◆ **Activity**: Write out the records in full, exactly as given, but without the images.

___

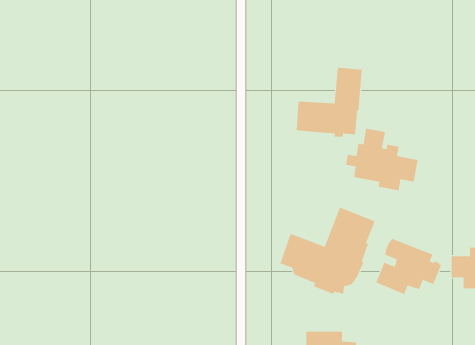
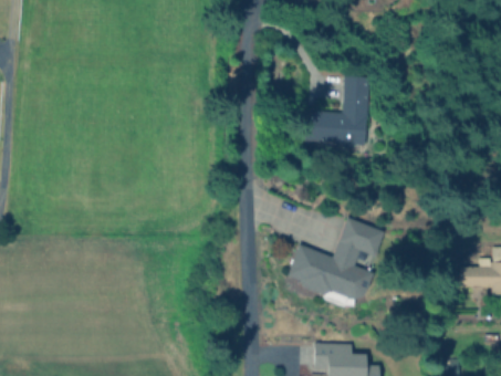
building: [346,128,418,191] -> none
building: [376,238,442,295] -> none

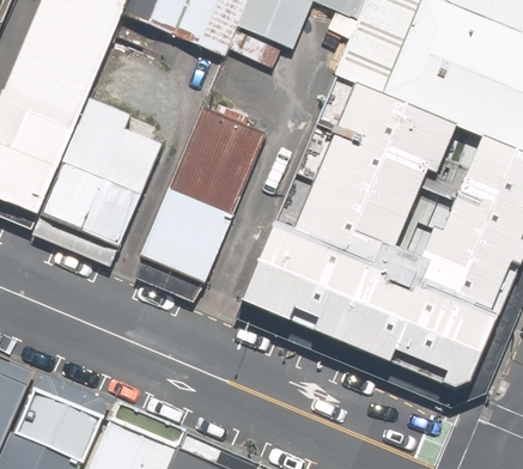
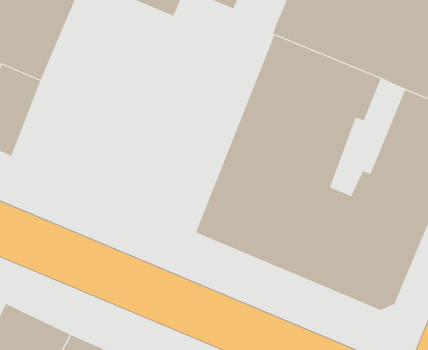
building: [38,98,160,246] -> none
building: [138,105,264,284] -> none

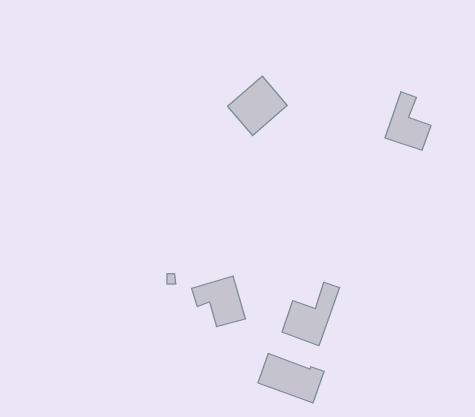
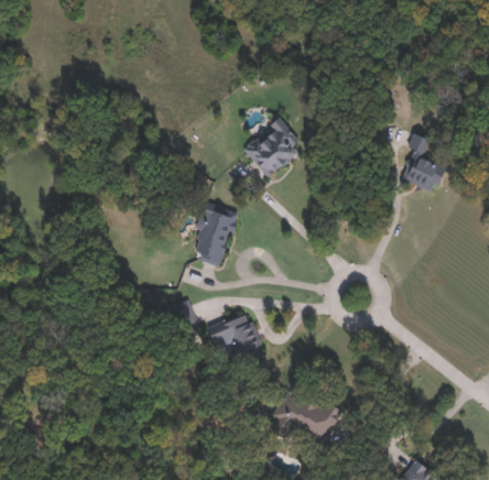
building: none -> [188,208,232,264]
building: [282,282,340,346] -> none

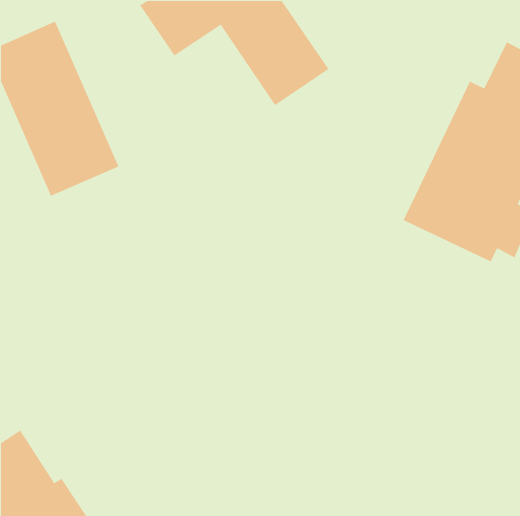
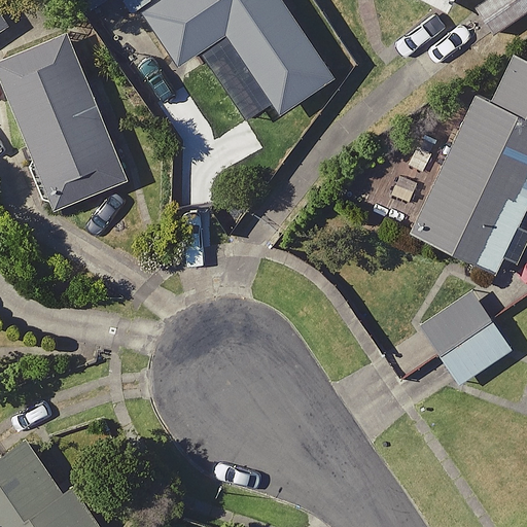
building: none -> [420,292,513,388]

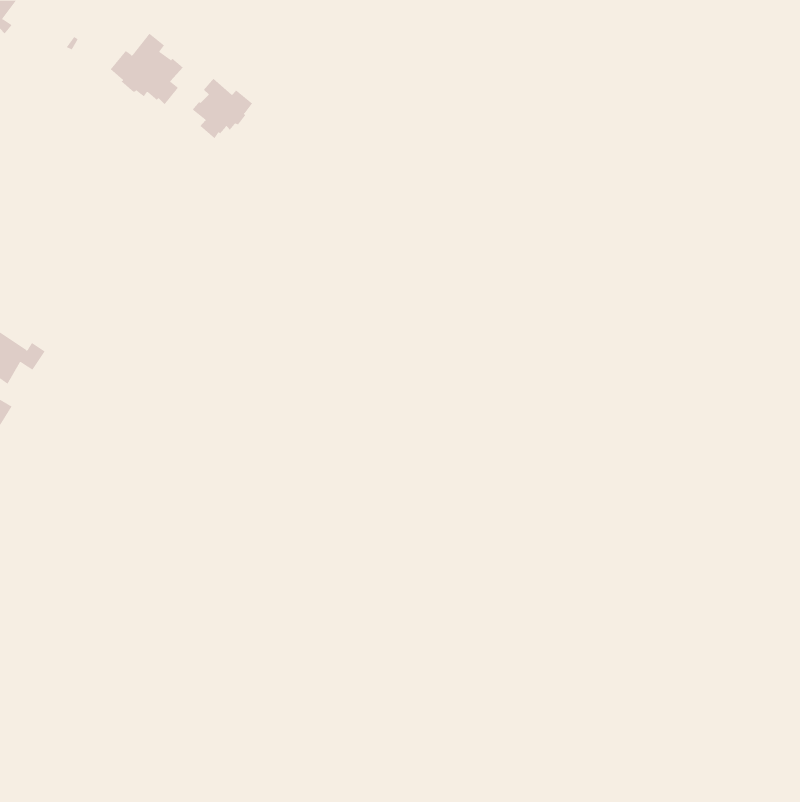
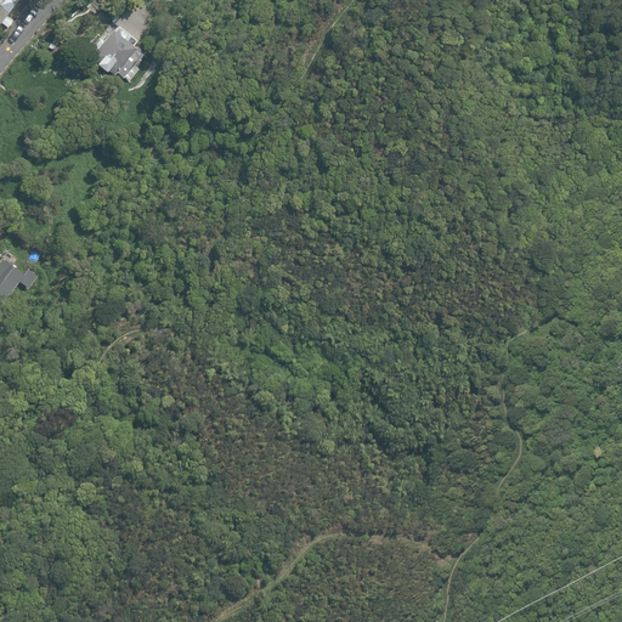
building: [192,78,253,139] -> none

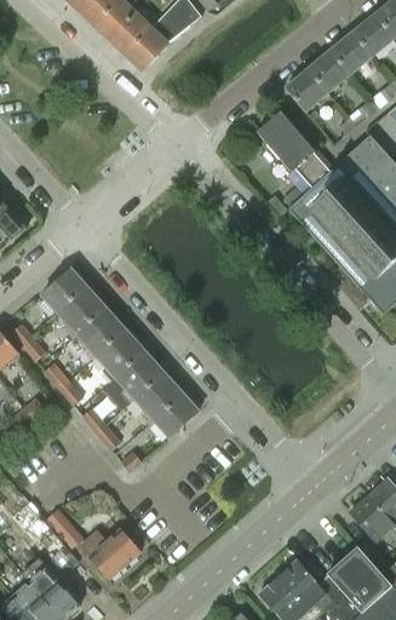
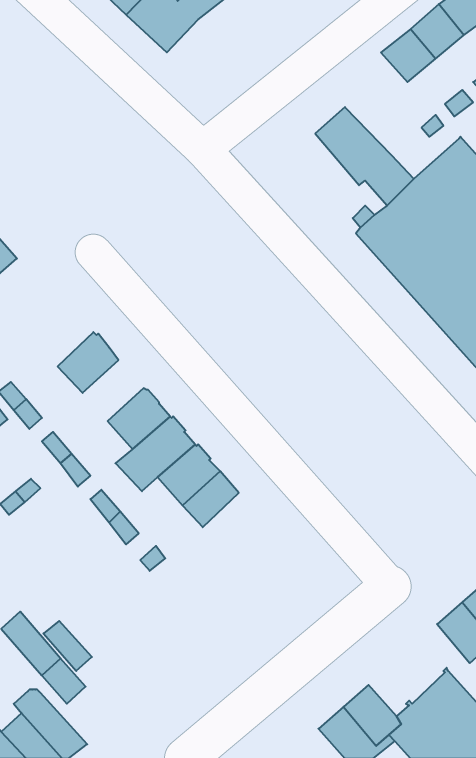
building: [286,69,328,111] -> none
building: [41,269,85,312] -> none
building: [76,308,124,355] -> none
building: [81,529,140,579] -> none

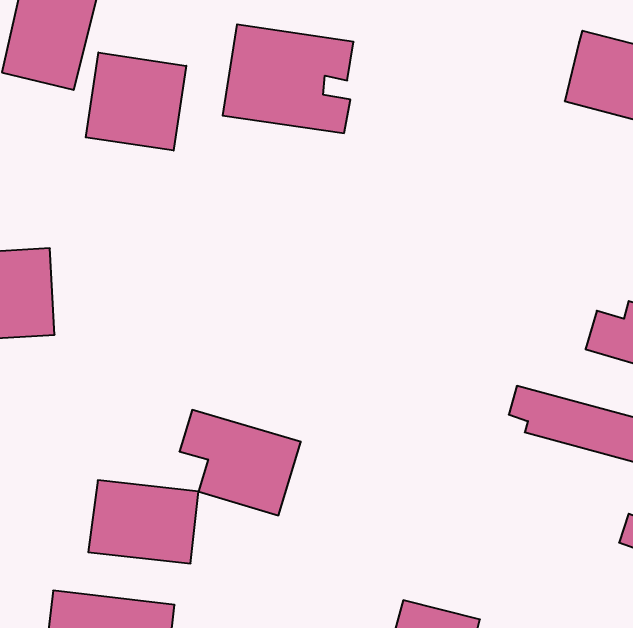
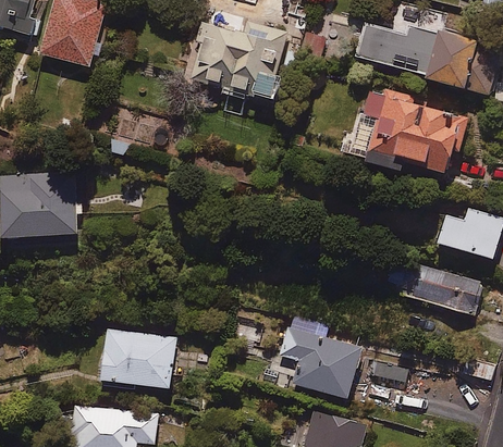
building: none -> [357,24,434,73]
building: [86,52,186,151] -> none
building: none -> [352,87,463,170]
building: [179,410,301,515] -> [280,326,363,398]

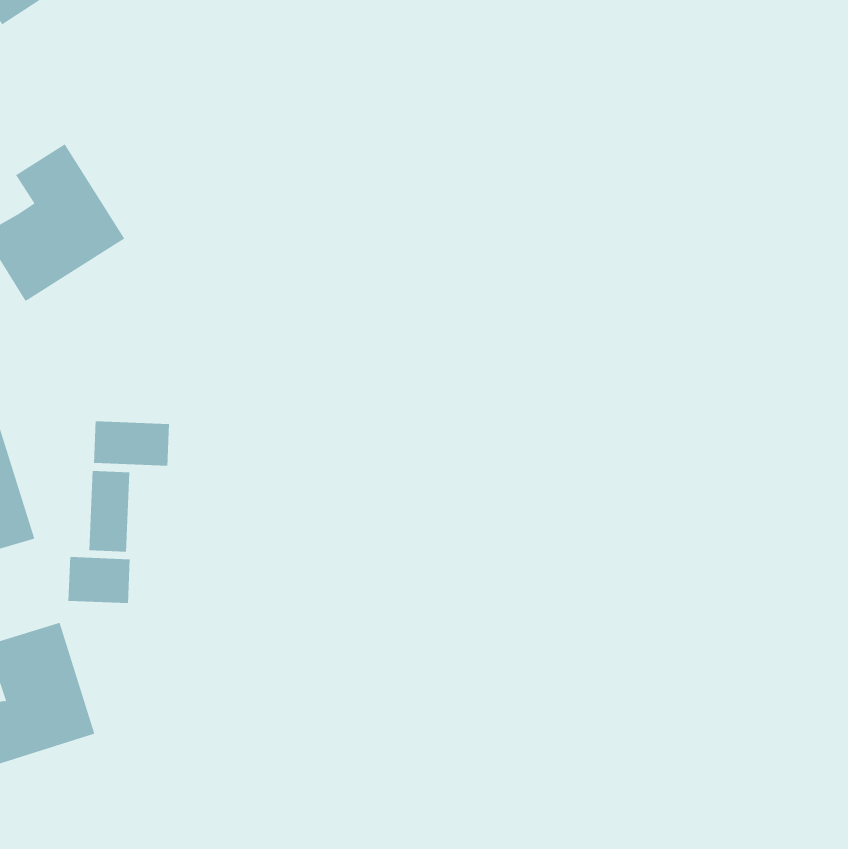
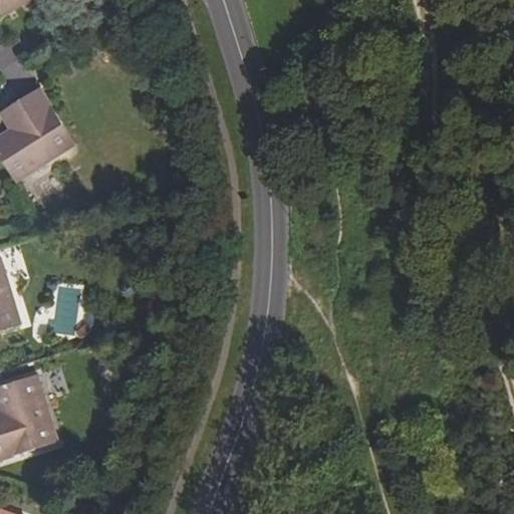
building: [93,420,169,466] -> none
building: [68,556,130,604] -> none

___

◆ **Expected answer**:
building: [346,128,418,191] -> none
building: [376,238,442,295] -> none

building: [38,98,160,246] -> none
building: [138,105,264,284] -> none

building: none -> [188,208,232,264]
building: [282,282,340,346] -> none

building: none -> [420,292,513,388]

building: [192,78,253,139] -> none

building: [286,69,328,111] -> none
building: [41,269,85,312] -> none
building: [76,308,124,355] -> none
building: [81,529,140,579] -> none

building: none -> [357,24,434,73]
building: [86,52,186,151] -> none
building: none -> [352,87,463,170]
building: [179,410,301,515] -> [280,326,363,398]

building: [93,420,169,466] -> none
building: [68,556,130,604] -> none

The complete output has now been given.